**Input data**:
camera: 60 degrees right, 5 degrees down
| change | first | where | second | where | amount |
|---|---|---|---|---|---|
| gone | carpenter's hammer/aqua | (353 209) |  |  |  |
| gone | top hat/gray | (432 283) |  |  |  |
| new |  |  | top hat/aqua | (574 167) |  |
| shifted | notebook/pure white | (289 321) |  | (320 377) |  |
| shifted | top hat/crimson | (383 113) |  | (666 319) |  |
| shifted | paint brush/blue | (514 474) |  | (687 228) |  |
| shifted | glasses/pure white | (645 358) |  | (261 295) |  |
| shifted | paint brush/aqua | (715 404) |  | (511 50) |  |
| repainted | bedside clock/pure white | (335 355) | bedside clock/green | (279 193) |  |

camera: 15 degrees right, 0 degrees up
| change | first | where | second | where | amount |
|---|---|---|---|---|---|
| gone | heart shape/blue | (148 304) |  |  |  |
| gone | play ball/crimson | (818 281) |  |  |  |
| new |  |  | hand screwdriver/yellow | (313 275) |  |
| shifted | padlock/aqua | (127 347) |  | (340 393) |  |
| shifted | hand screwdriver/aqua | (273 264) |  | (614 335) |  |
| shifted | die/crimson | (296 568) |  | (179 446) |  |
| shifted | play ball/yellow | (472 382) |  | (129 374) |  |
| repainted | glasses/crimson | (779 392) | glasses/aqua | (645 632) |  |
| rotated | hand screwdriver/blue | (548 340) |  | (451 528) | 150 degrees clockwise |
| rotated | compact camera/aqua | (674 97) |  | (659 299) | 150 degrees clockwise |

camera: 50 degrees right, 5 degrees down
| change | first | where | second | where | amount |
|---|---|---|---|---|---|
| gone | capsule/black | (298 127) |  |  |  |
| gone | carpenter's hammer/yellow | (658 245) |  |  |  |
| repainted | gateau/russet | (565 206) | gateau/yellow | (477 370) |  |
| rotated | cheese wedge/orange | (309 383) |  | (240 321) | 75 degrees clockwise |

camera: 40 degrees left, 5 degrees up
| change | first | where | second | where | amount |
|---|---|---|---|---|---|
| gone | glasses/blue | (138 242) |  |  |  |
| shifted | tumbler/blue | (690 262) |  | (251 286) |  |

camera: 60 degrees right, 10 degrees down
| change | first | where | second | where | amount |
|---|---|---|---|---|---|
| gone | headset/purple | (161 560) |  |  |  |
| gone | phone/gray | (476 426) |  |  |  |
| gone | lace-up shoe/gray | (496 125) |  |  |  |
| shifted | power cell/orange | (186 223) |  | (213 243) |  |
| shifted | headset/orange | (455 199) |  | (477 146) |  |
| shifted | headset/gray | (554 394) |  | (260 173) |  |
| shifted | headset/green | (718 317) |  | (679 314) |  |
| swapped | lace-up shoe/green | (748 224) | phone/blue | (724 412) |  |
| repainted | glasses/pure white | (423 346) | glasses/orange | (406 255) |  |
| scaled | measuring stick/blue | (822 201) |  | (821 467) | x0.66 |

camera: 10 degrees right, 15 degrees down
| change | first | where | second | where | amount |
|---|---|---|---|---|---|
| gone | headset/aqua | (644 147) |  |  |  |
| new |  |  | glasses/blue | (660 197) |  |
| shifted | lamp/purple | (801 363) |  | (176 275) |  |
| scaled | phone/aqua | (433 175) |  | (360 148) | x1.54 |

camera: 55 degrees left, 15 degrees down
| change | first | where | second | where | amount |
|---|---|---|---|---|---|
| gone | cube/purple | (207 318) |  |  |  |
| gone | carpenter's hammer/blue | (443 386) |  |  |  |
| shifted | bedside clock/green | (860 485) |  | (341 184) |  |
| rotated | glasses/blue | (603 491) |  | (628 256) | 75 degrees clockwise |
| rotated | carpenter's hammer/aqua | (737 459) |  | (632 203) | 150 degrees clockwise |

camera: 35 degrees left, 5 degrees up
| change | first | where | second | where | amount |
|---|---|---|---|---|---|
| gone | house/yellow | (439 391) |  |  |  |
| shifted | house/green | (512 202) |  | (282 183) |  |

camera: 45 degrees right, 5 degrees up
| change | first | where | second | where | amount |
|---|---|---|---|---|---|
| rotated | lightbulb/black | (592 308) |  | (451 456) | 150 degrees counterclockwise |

**Task description**: Go through the listing above and restate it word for word.

**Response to this task**:
camera: 60 degrees right, 5 degrees down
| change | first | where | second | where | amount |
|---|---|---|---|---|---|
| gone | carpenter's hammer/aqua | (353 209) |  |  |  |
| gone | top hat/gray | (432 283) |  |  |  |
| new |  |  | top hat/aqua | (574 167) |  |
| shifted | notebook/pure white | (289 321) |  | (320 377) |  |
| shifted | top hat/crimson | (383 113) |  | (666 319) |  |
| shifted | paint brush/blue | (514 474) |  | (687 228) |  |
| shifted | glasses/pure white | (645 358) |  | (261 295) |  |
| shifted | paint brush/aqua | (715 404) |  | (511 50) |  |
| repainted | bedside clock/pure white | (335 355) | bedside clock/green | (279 193) |  |

camera: 15 degrees right, 0 degrees up
| change | first | where | second | where | amount |
|---|---|---|---|---|---|
| gone | heart shape/blue | (148 304) |  |  |  |
| gone | play ball/crimson | (818 281) |  |  |  |
| new |  |  | hand screwdriver/yellow | (313 275) |  |
| shifted | padlock/aqua | (127 347) |  | (340 393) |  |
| shifted | hand screwdriver/aqua | (273 264) |  | (614 335) |  |
| shifted | die/crimson | (296 568) |  | (179 446) |  |
| shifted | play ball/yellow | (472 382) |  | (129 374) |  |
| repainted | glasses/crimson | (779 392) | glasses/aqua | (645 632) |  |
| rotated | hand screwdriver/blue | (548 340) |  | (451 528) | 150 degrees clockwise |
| rotated | compact camera/aqua | (674 97) |  | (659 299) | 150 degrees clockwise |

camera: 50 degrees right, 5 degrees down
| change | first | where | second | where | amount |
|---|---|---|---|---|---|
| gone | capsule/black | (298 127) |  |  |  |
| gone | carpenter's hammer/yellow | (658 245) |  |  |  |
| repainted | gateau/russet | (565 206) | gateau/yellow | (477 370) |  |
| rotated | cheese wedge/orange | (309 383) |  | (240 321) | 75 degrees clockwise |

camera: 40 degrees left, 5 degrees up
| change | first | where | second | where | amount |
|---|---|---|---|---|---|
| gone | glasses/blue | (138 242) |  |  |  |
| shifted | tumbler/blue | (690 262) |  | (251 286) |  |

camera: 60 degrees right, 10 degrees down
| change | first | where | second | where | amount |
|---|---|---|---|---|---|
| gone | headset/purple | (161 560) |  |  |  |
| gone | phone/gray | (476 426) |  |  |  |
| gone | lace-up shoe/gray | (496 125) |  |  |  |
| shifted | power cell/orange | (186 223) |  | (213 243) |  |
| shifted | headset/orange | (455 199) |  | (477 146) |  |
| shifted | headset/gray | (554 394) |  | (260 173) |  |
| shifted | headset/green | (718 317) |  | (679 314) |  |
| swapped | lace-up shoe/green | (748 224) | phone/blue | (724 412) |  |
| repainted | glasses/pure white | (423 346) | glasses/orange | (406 255) |  |
| scaled | measuring stick/blue | (822 201) |  | (821 467) | x0.66 |

camera: 10 degrees right, 15 degrees down
| change | first | where | second | where | amount |
|---|---|---|---|---|---|
| gone | headset/aqua | (644 147) |  |  |  |
| new |  |  | glasses/blue | (660 197) |  |
| shifted | lamp/purple | (801 363) |  | (176 275) |  |
| scaled | phone/aqua | (433 175) |  | (360 148) | x1.54 |

camera: 55 degrees left, 15 degrees down
| change | first | where | second | where | amount |
|---|---|---|---|---|---|
| gone | cube/purple | (207 318) |  |  |  |
| gone | carpenter's hammer/blue | (443 386) |  |  |  |
| shifted | bedside clock/green | (860 485) |  | (341 184) |  |
| rotated | glasses/blue | (603 491) |  | (628 256) | 75 degrees clockwise |
| rotated | carpenter's hammer/aqua | (737 459) |  | (632 203) | 150 degrees clockwise |

camera: 35 degrees left, 5 degrees up
| change | first | where | second | where | amount |
|---|---|---|---|---|---|
| gone | house/yellow | (439 391) |  |  |  |
| shifted | house/green | (512 202) |  | (282 183) |  |

camera: 45 degrees right, 5 degrees up
| change | first | where | second | where | amount |
|---|---|---|---|---|---|
| rotated | lightbulb/black | (592 308) |  | (451 456) | 150 degrees counterclockwise |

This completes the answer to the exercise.